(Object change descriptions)
- - -

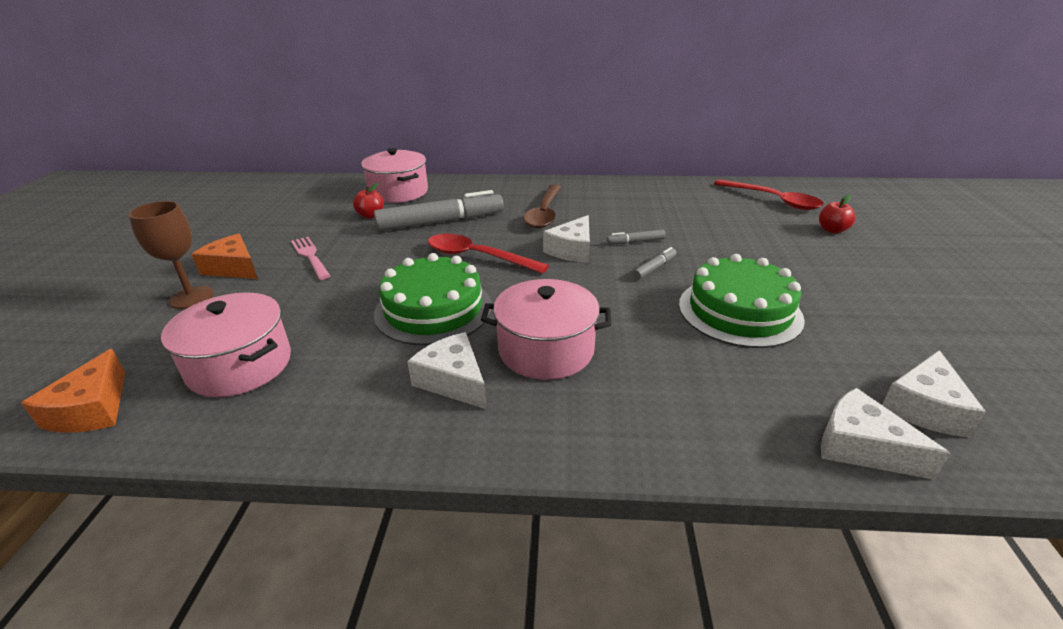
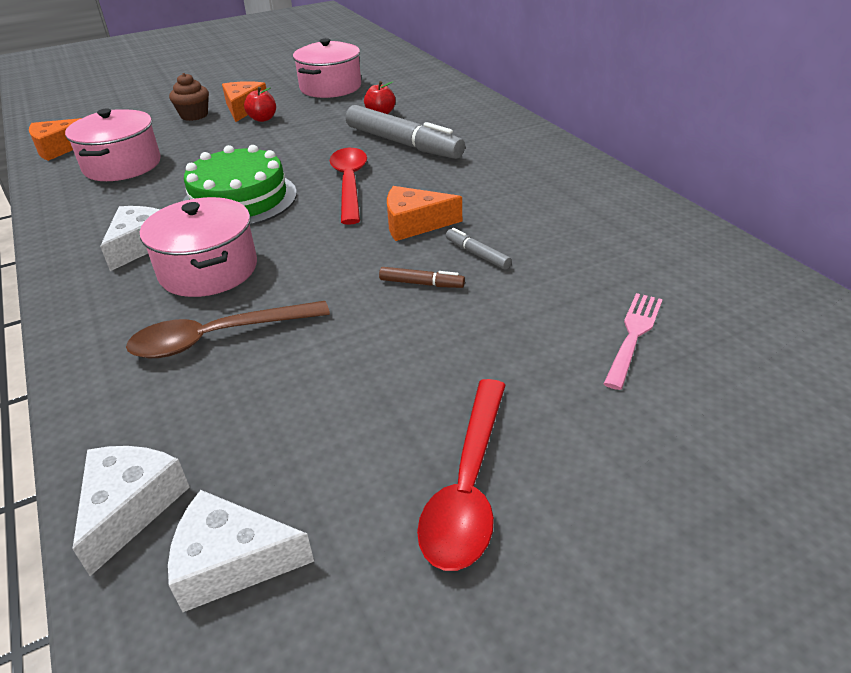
camera: 60 degrees right, 5 degrees up
(191, 297) = (194, 115): brown goblet -> brown cupcake
(310, 256) = (285, 123): pink fork -> pink fork (634, 335)
(398, 192) = (444, 104): pink pot -> pink pot (330, 87)
(544, 213) = (487, 182): brown spoon -> brown spoon (218, 337)
(572, 250) = (414, 224): white cheese -> orange cheese
(654, 268) = (421, 284): grey marker -> brown marker
(739, 311) = (366, 367): green cake -> none
(773, 200) = (769, 330): red spoon -> red spoon (468, 485)
(832, 230) = (724, 412): red apple -> red apple (263, 119)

- - -

■ What is required
Lines with the string "spoon" in the data above: say how many there are, giving the number alone.

■ Solution to this exercise
2